From the records below, copy each line in which the string "SPOOL" occurs.

## Dataset records

□ □ □ □

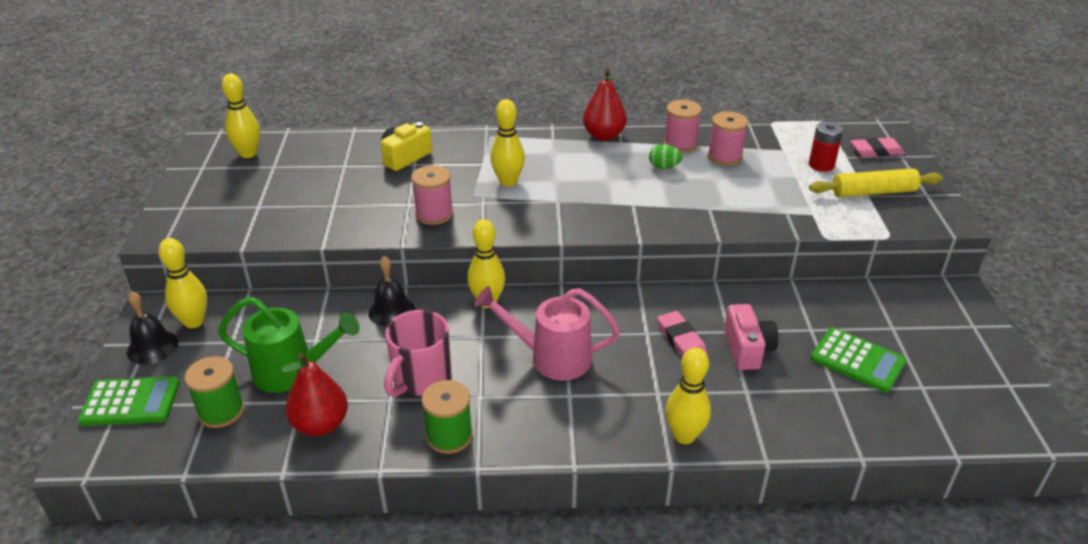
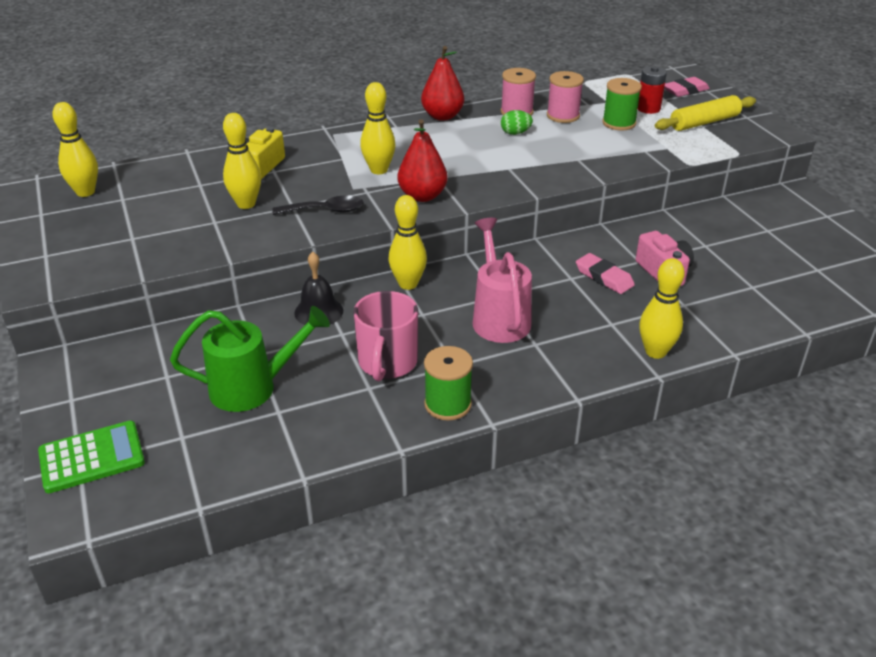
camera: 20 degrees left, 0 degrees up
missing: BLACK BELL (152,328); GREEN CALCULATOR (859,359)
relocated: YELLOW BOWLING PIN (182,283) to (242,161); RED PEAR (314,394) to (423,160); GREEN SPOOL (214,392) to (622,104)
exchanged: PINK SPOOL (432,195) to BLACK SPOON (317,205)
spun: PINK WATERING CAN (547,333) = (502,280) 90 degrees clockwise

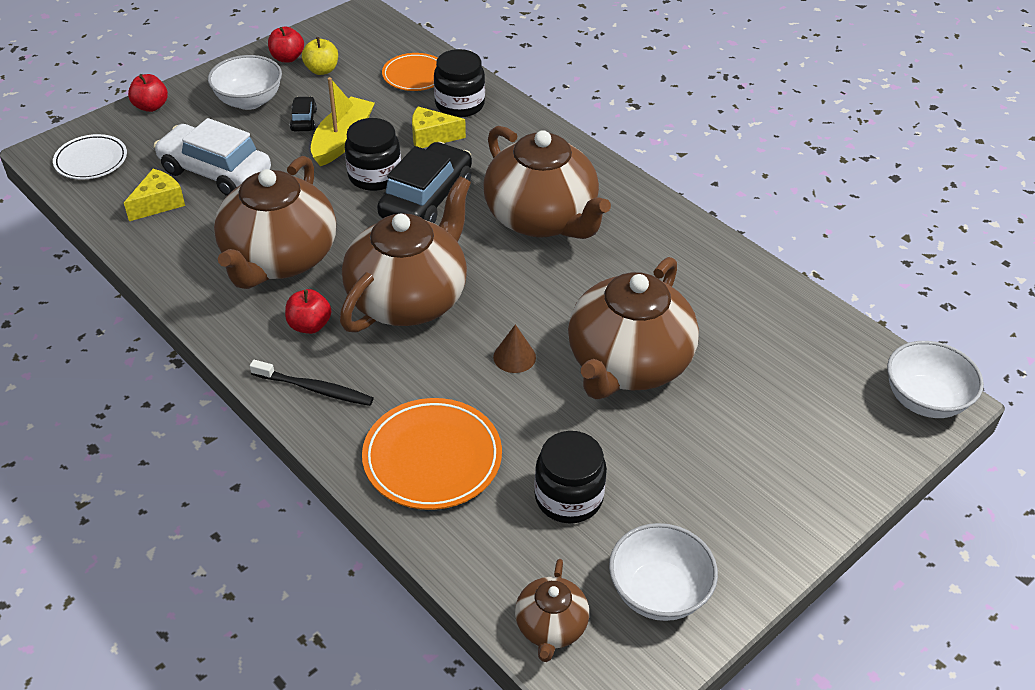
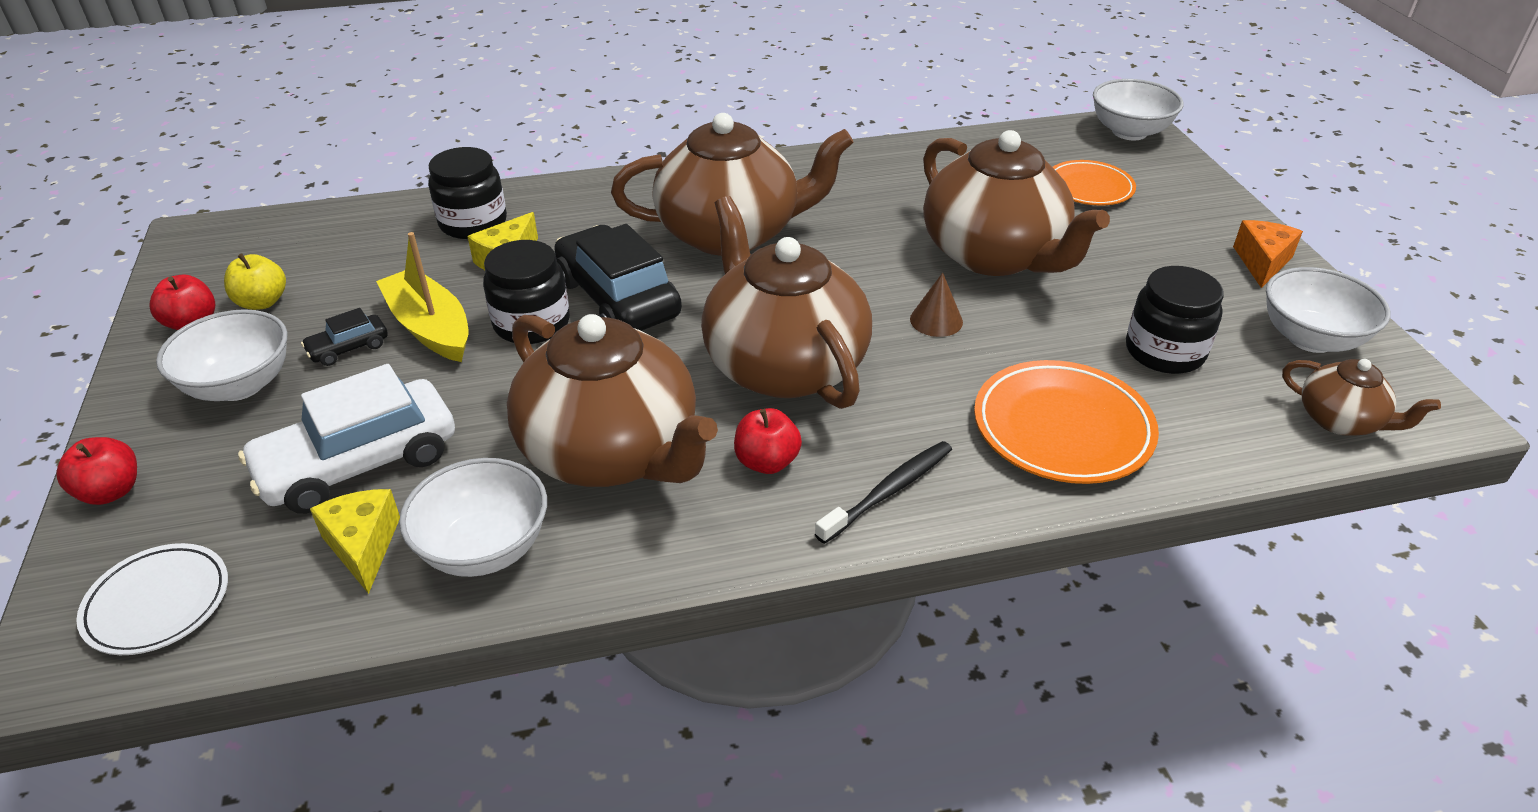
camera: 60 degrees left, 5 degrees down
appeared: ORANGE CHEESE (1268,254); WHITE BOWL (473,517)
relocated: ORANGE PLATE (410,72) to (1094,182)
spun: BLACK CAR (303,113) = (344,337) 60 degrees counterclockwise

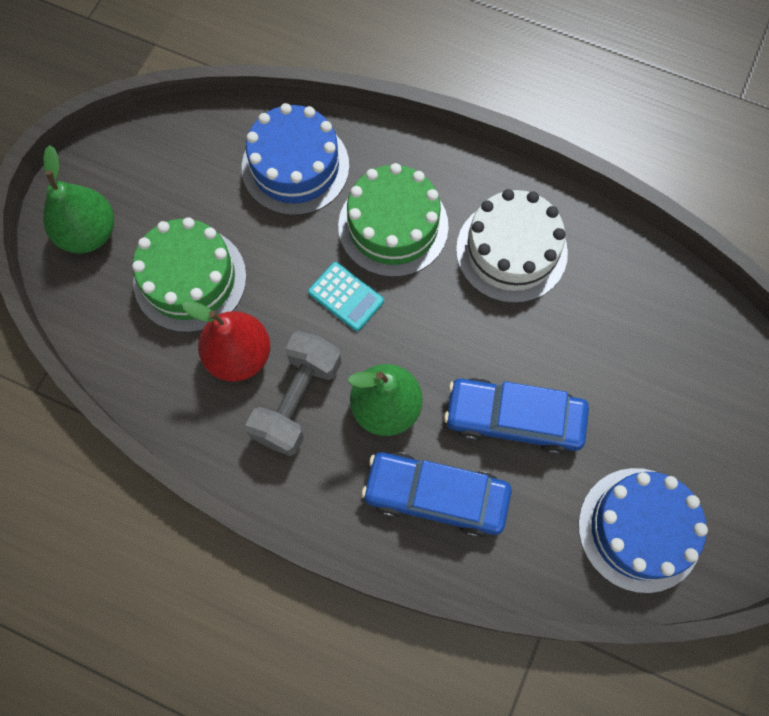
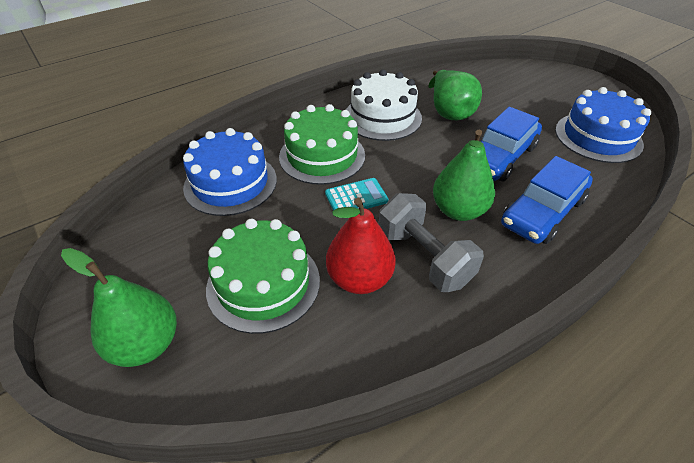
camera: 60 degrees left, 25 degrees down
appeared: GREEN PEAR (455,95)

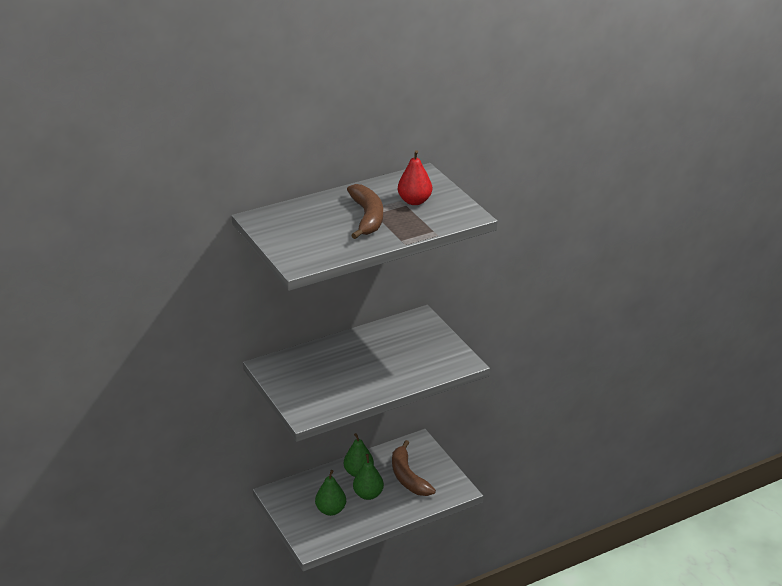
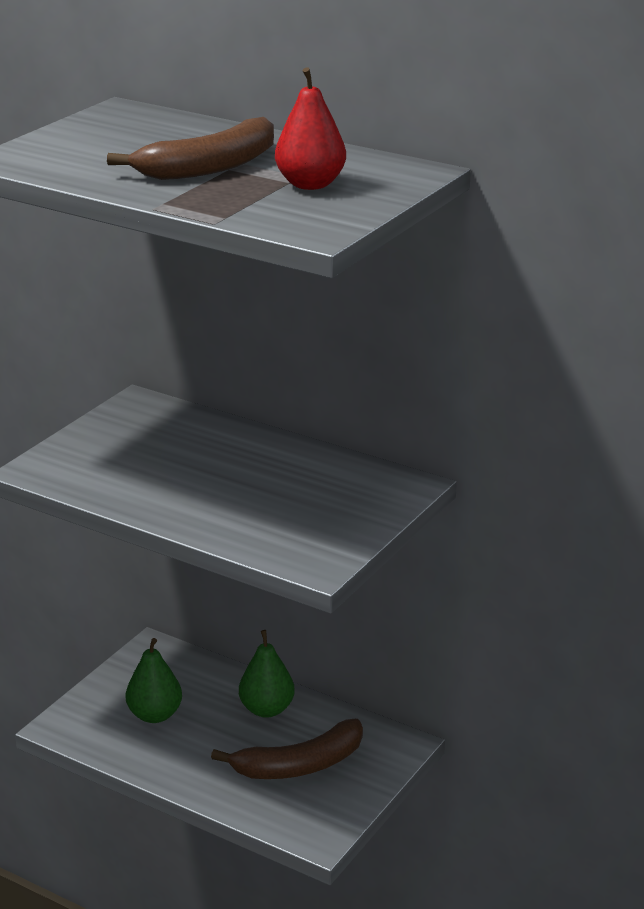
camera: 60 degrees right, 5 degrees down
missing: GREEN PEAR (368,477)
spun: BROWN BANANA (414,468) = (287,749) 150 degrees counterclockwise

□ □ □ □

## Response to the task
relocated: YELLOW BOWLING PIN (182,283) to (242,161); RED PEAR (314,394) to (423,160); GREEN SPOOL (214,392) to (622,104)
exchanged: PINK SPOOL (432,195) to BLACK SPOON (317,205)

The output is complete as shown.